Data records

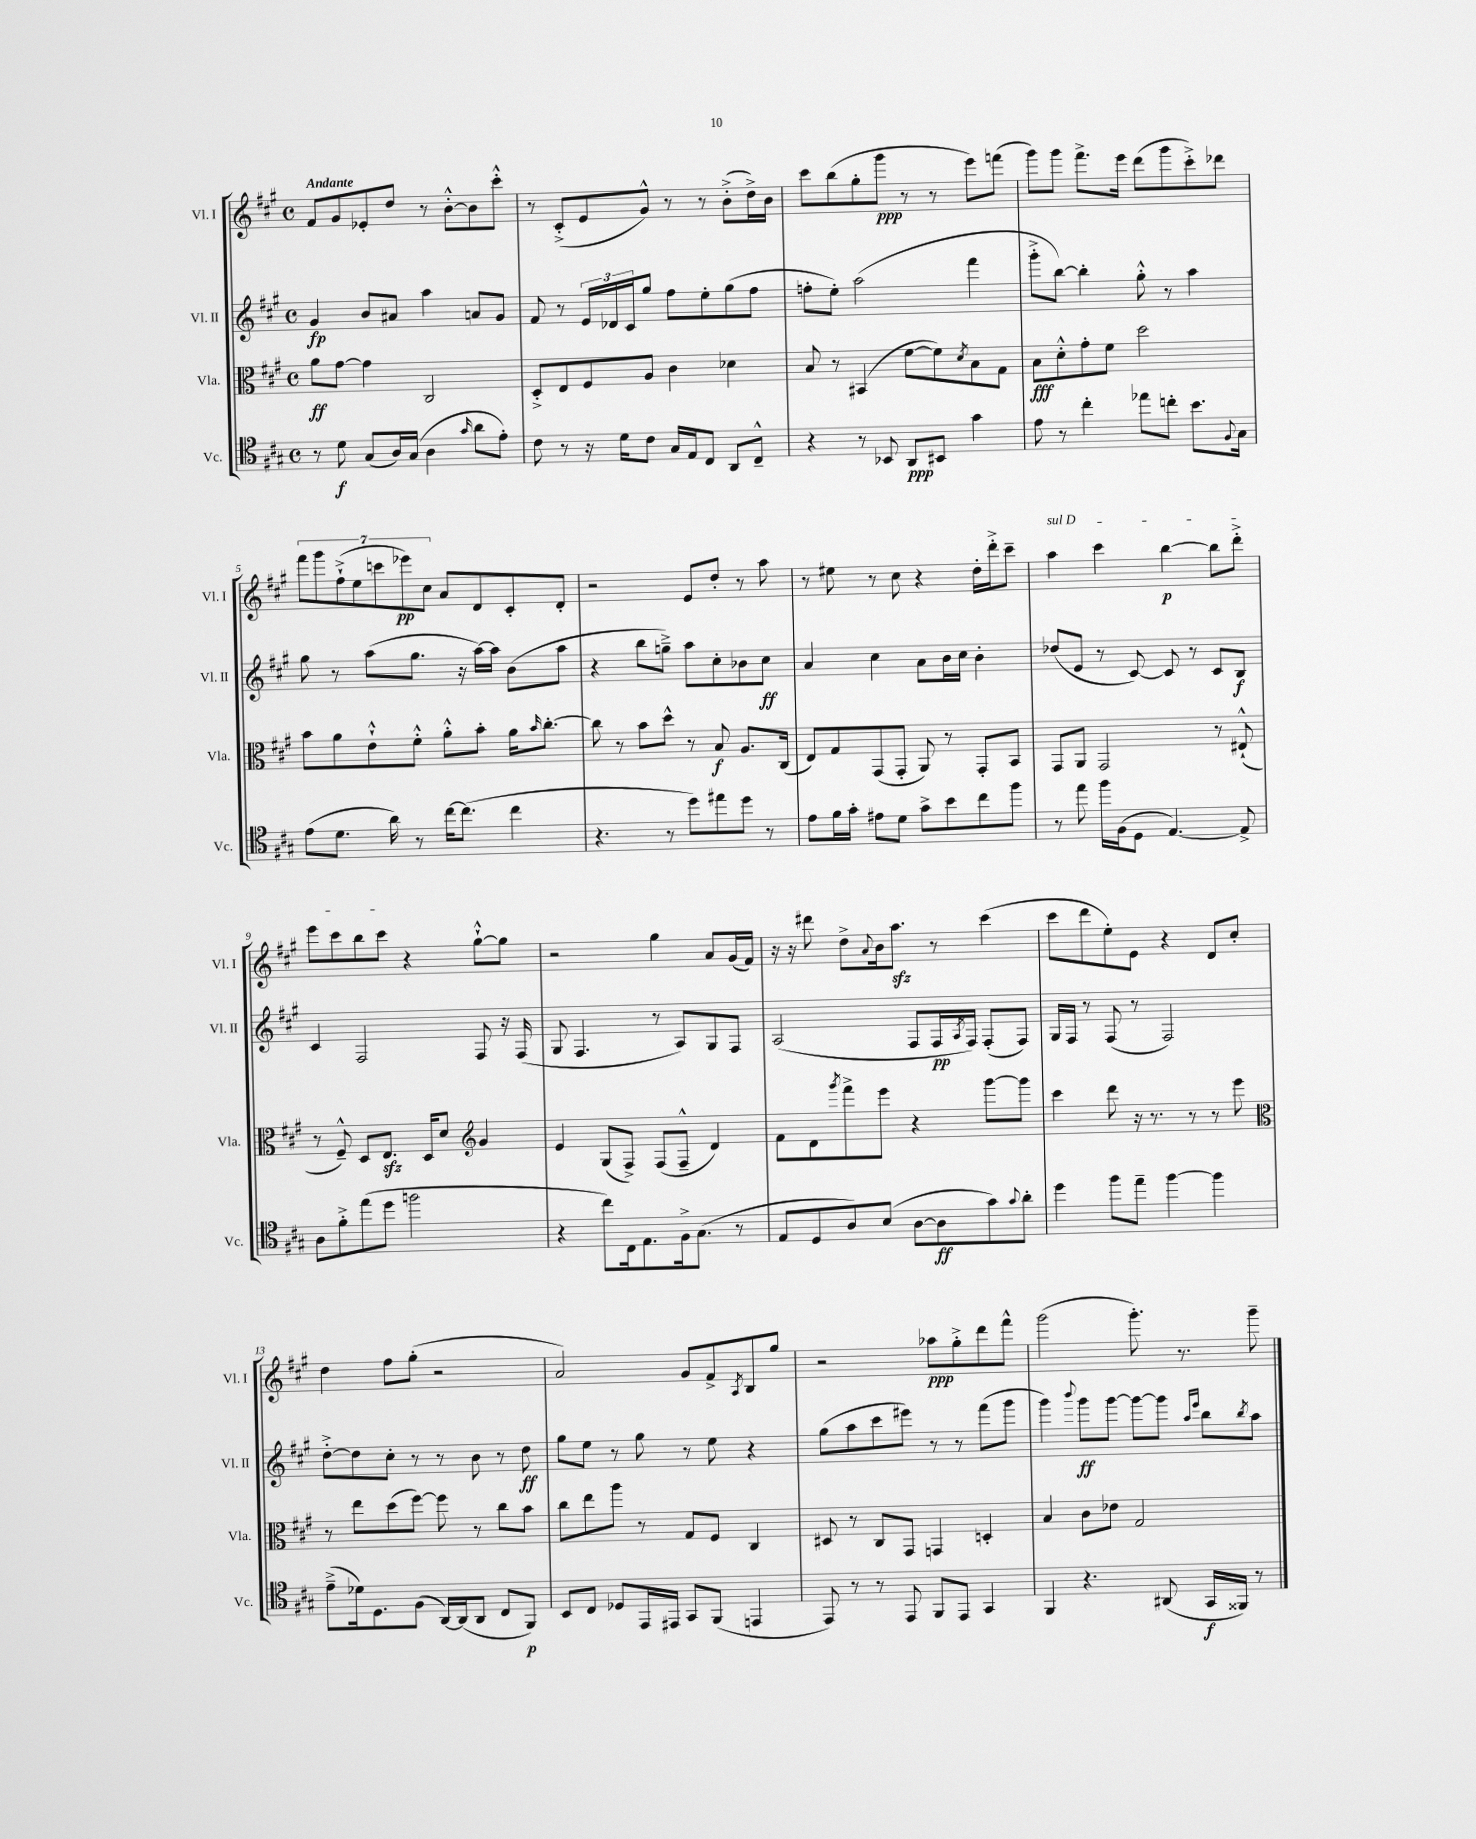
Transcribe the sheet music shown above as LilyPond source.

<<
\new StaffGroup <<
\new Staff = "s0" \with { instrumentName = "Vl. I" shortInstrumentName = "Vl. I" } {
    \clef treble \key a \major \defaultTimeSignature \time 4/4 \tempo "Andante"
    fis'8 gis'8 ees'8-. d''8 r8 b'8~-.-^ b'8 cis'''8-.-^ |
    r8 cis'8-.->( e'8 gis'8-^) r8 r8 b'8-.->( d''16->) b'16 |
    cis'''8 b''8( gis''8-. gis'''8\ppp r8 r8 e'''8) f'''8( |
    gis'''8) gis'''8 fis'''8.-> e'''16 d'''8( gis'''8 cis'''8-.->) des'''8 |
    \tuplet 7/4 { fis'''8 gis'''8 fis''8-!->( e''8 c'''8 ees'''8\pp) cis''8 } a'8 d'8 cis'8-. d'8-. |
    r2 e'8 d''8-. r8 a''8 |
    r8 eis''8 r8 cis''8 r4 d''16-. d'''16-.-> cis'''8-- |
    \once \override TextSpanner.bound-details.left.text = \markup { \italic "sul D" } a''4\startTextSpan cis'''4 b''4~\p b''8 d'''8-.-> |
    e'''8 cis'''8 b''8 cis'''8\stopTextSpan r4 gis''8~-!-^ gis''8 |
    r2 gis''4 a'8 gis'16( fis'16) |
    r16 r16 dis'''8 d''8-> \appoggiatura { a'8 } b'16 a''8.\sfz r8 cis'''4( |
    cis'''8 d'''8 e''8-.) e'8 r4 d'8 cis''8-. |
    d''4 fis''8 gis''8-.( r2 |
    a'2) gis'8 fis'8-> \acciaccatura { a8 } b8 gis''8 |
    r2 aes''8\ppp gis''8-.-> d'''8 fis'''8-^ |
    gis'''2( gis'''8.-.) r8. gis'''8-- \bar "|." |
}
\new Staff = "s1" \with { instrumentName = "Vl. II" shortInstrumentName = "Vl. II" } {
    \clef treble \key a \major \defaultTimeSignature \time 4/4
    gis'4\fp b'8 ais'8 a''4 a'8 gis'8 |
    fis'8 r8 \tuplet 3/2 { e'16 des'16 cis'16 } gis''8 fis''8 e''8-. gis''8( fis''8 |
    f''8-. e''8-.) a''2( fis'''4 |
    gis'''8-.-> b''8~) b''4-. gis''8-.-^ r8 a''4 |
    gis''8 r8 a''8( gis''8. r16 a''16~) a''16 b'8( a''8 |
    r4 b''8 g''8--->) a''8 cis''8-. bes'8 cis''8\ff |
    a'4 cis''4 a'8 b'16 cis''16 b'4-. |
    des''8( e'8 r8 cis'8~) cis'8 r8 cis'8 b8\f |
    cis'4 fis2 fis8 r16 fis16( |
    gis8 fis4. r8 a8) gis8 fis8 |
    a2( fis8 fis16\pp \acciaccatura { a8 } fis16) fis8-.( fis8) |
    gis16 fis16 r8 fis8( r8 fis2) |
    d''8~-.-> d''8 cis''8-. r8 r8 b'8 r8 d''8\ff |
    gis''8 e''8 r8 gis''8 r8 e''8 r4 |
    gis''8( a''8 cis'''8 eis'''8) r8 r8 fis'''8( gis'''8 |
    gis'''4) \appoggiatura { b'''8 } gis'''8\ff gis'''8~ gis'''8~ gis'''8 \grace { a''16 e'''16 } b''8 \acciaccatura { b''8 } a''8 \bar "|." |
}
\new Staff = "s2" \with { instrumentName = "Vla." shortInstrumentName = "Vla." } {
    \clef alto \key a \major \defaultTimeSignature \time 4/4
    a'8\ff gis'8~ gis'4 cis2 |
    d8-.-> e8 fis8 a8 cis'4 des'4 |
    b8 r8 bis,4( fis'8~ fis'8) \acciaccatura { d'8 } b8 gis8 |
    b8\fff d'8-.-^ gis'8-. fis'8 d''2 |
    b'8 a'8 e'8-!-^ fis'8-.-^ a'8-.-^ b'8-. a'16 \grace { b'16 } cis''8.~-. |
    cis''8 r8 b'8 d''8-^ r8 b8\f a8. cis16( |
    e8) gis8 gis,8( gis,8-. a,8) r8 gis,8-. b,8 |
    gis,8 a,8 gis,2 r8 eis8-!-^( |
    r8 fis8---^) d8 e8.\sfz d16 d'8 \clef treble gis'4 |
    e'4 gis8( fis8->) fis8( fis8---^ d'4) |
    fis'8 d'8 \acciaccatura { gis'''8 } fis'''8-> e'''8 r4 gis'''8~ gis'''8 |
    cis'''4 d'''8 r16 r8. r8 r8 e'''8 |
    \clef alto r8 e''8 d''8( fis''8~) fis''8 r8 cis''8 b'8 |
    cis''8 e''8 a''8 r8 gis8 fis8 cis4 |
    dis8 r8 cis8 gis,8 g,4 d4-. |
    b4 cis'8 ees'8 gis2 \bar "|." |
}
\new Staff = "s3" \with { instrumentName = "Vc." shortInstrumentName = "Vc." } {
    \clef tenor \key a \major \defaultTimeSignature \time 4/4
    r8 d'8\f gis8( a16) gis16( a4 \grace { gis'16 } a'8 e'8-.) |
    cis'8 r8 r16 d'16 cis'8 gis16 e16 cis8 a,8 cis8---^ |
    r4 r8 bes,8 a,8\ppp bis,8 gis'4 |
    e'8 r8 cis''4-. ees''8 c''8-. b'8. \appoggiatura { fis8 } gis16 |
    e'8( d'8. a'16) r8 cis''16~ cis''8.( cis''4 |
    r4. r8 d''8) eis''8 d''8 r8 |
    e'8 fis'16 gis'16-. eis'8 d'8 gis'8-> b'8 cis''8 fis''8 |
    r8 e''8 fis''16 fis16( d8 e4.~) e8-> |
    a8 fis'8-.-> e''8( d''8 f''2 |
    r4 cis''8) cis16 e8. fis16-> gis8.( r8 |
    e8 d8 a8) b8( a8~ a8\ff gis'8) \appoggiatura { gis'8 } a'8-. |
    d''4 fis''8 e''8-- fis''4~ fis''4 |
    e'8--->( des'16) d8. fis8( a,16~) a,16( a,8 cis8 fis,8\p) |
    b,8 cis8 des8 e,16 eis,16 gis,8 fis,8( e,4 |
    e,8) r8 r8 e,8 fis,8 e,8 gis,4 |
    fis,4 r4. ais,8( gis,16\f fisis,16) r8 \bar "|." |
}
>>
>>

* **The exercise**:
List each line in the rows above that contains the string "with".

* **Result for this exercise**:
\new Staff = "s0" \with { instrumentName = "Vl. I" shortInstrumentName = "Vl. I" } {
\new Staff = "s1" \with { instrumentName = "Vl. II" shortInstrumentName = "Vl. II" } {
\new Staff = "s2" \with { instrumentName = "Vla." shortInstrumentName = "Vla." } {
\new Staff = "s3" \with { instrumentName = "Vc." shortInstrumentName = "Vc." } {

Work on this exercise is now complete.